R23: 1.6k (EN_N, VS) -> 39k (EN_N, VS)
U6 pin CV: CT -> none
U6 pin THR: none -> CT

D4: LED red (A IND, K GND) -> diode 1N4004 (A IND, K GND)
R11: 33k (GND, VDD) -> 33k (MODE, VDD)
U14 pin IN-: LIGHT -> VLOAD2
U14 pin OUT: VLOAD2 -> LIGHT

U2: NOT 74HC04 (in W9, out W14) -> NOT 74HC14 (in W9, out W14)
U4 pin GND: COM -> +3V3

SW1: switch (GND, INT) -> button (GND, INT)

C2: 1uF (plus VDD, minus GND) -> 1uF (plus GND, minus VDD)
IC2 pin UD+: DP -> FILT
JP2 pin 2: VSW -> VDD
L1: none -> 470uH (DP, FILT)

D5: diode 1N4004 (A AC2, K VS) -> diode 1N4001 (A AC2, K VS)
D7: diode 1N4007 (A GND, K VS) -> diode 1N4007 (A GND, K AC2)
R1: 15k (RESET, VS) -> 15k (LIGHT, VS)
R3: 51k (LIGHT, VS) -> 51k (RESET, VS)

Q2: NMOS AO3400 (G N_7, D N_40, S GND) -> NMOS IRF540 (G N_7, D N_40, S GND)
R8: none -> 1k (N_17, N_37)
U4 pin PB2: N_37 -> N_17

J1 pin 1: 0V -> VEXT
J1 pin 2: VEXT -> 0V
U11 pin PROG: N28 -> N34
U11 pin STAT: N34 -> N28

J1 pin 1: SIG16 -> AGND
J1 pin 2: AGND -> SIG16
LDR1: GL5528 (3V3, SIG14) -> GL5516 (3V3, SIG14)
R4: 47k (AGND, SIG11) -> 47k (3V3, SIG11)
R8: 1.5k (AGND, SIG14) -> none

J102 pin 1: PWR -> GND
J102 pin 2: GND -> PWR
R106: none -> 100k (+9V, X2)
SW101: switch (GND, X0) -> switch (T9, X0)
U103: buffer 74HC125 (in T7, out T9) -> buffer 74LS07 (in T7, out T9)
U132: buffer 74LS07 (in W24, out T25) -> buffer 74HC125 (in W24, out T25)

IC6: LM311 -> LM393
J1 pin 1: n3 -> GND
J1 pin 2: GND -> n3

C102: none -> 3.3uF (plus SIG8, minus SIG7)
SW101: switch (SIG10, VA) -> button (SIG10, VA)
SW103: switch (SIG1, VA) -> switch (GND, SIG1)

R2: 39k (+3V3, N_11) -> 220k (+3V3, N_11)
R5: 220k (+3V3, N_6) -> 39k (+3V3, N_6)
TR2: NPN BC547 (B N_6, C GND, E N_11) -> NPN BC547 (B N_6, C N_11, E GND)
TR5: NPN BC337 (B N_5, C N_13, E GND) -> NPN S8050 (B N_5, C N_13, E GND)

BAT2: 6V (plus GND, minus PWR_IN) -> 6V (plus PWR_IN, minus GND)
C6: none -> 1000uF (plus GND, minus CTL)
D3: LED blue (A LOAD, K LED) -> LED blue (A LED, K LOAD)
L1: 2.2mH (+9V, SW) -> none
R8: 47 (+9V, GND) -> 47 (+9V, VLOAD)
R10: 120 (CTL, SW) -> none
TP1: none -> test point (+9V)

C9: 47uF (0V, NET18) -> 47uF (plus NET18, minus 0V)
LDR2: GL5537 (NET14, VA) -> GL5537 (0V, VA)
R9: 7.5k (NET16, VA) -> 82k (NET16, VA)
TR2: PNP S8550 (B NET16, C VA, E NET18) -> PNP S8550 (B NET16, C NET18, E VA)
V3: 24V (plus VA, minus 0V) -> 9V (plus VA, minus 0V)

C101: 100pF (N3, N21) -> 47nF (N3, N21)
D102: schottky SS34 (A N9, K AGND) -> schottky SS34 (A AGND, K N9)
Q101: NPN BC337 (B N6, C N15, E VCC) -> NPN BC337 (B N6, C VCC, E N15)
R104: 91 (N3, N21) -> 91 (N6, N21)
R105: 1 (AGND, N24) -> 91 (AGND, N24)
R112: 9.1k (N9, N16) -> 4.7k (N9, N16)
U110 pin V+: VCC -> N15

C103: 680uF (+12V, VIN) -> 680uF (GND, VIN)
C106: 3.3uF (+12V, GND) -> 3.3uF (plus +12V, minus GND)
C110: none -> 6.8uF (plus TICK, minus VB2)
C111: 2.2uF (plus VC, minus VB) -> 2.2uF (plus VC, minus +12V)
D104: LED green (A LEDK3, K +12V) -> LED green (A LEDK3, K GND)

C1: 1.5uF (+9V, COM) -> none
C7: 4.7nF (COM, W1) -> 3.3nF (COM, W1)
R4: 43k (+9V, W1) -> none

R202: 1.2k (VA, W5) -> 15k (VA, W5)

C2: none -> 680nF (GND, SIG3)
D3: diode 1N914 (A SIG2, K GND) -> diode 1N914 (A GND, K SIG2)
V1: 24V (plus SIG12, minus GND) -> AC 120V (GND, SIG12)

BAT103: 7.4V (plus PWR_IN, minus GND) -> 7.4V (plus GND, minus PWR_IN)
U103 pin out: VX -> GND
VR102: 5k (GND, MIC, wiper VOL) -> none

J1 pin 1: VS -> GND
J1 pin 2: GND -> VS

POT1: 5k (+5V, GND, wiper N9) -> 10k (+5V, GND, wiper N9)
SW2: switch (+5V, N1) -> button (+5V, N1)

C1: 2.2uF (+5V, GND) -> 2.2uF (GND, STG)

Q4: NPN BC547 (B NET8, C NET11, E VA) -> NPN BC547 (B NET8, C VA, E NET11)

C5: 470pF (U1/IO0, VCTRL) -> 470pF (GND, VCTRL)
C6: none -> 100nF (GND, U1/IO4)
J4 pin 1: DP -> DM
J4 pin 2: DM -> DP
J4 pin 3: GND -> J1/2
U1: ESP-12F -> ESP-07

::::::::::

▸ Task statement
The response should consist only of the lines running from the one that contains "R112: 9.1k (N9, N16) -> 4.7k (N9, N16)" through the end of the material, repeated exactly.

▸ Solution below
R112: 9.1k (N9, N16) -> 4.7k (N9, N16)
U110 pin V+: VCC -> N15

C103: 680uF (+12V, VIN) -> 680uF (GND, VIN)
C106: 3.3uF (+12V, GND) -> 3.3uF (plus +12V, minus GND)
C110: none -> 6.8uF (plus TICK, minus VB2)
C111: 2.2uF (plus VC, minus VB) -> 2.2uF (plus VC, minus +12V)
D104: LED green (A LEDK3, K +12V) -> LED green (A LEDK3, K GND)

C1: 1.5uF (+9V, COM) -> none
C7: 4.7nF (COM, W1) -> 3.3nF (COM, W1)
R4: 43k (+9V, W1) -> none

R202: 1.2k (VA, W5) -> 15k (VA, W5)

C2: none -> 680nF (GND, SIG3)
D3: diode 1N914 (A SIG2, K GND) -> diode 1N914 (A GND, K SIG2)
V1: 24V (plus SIG12, minus GND) -> AC 120V (GND, SIG12)

BAT103: 7.4V (plus PWR_IN, minus GND) -> 7.4V (plus GND, minus PWR_IN)
U103 pin out: VX -> GND
VR102: 5k (GND, MIC, wiper VOL) -> none

J1 pin 1: VS -> GND
J1 pin 2: GND -> VS

POT1: 5k (+5V, GND, wiper N9) -> 10k (+5V, GND, wiper N9)
SW2: switch (+5V, N1) -> button (+5V, N1)

C1: 2.2uF (+5V, GND) -> 2.2uF (GND, STG)

Q4: NPN BC547 (B NET8, C NET11, E VA) -> NPN BC547 (B NET8, C VA, E NET11)

C5: 470pF (U1/IO0, VCTRL) -> 470pF (GND, VCTRL)
C6: none -> 100nF (GND, U1/IO4)
J4 pin 1: DP -> DM
J4 pin 2: DM -> DP
J4 pin 3: GND -> J1/2
U1: ESP-12F -> ESP-07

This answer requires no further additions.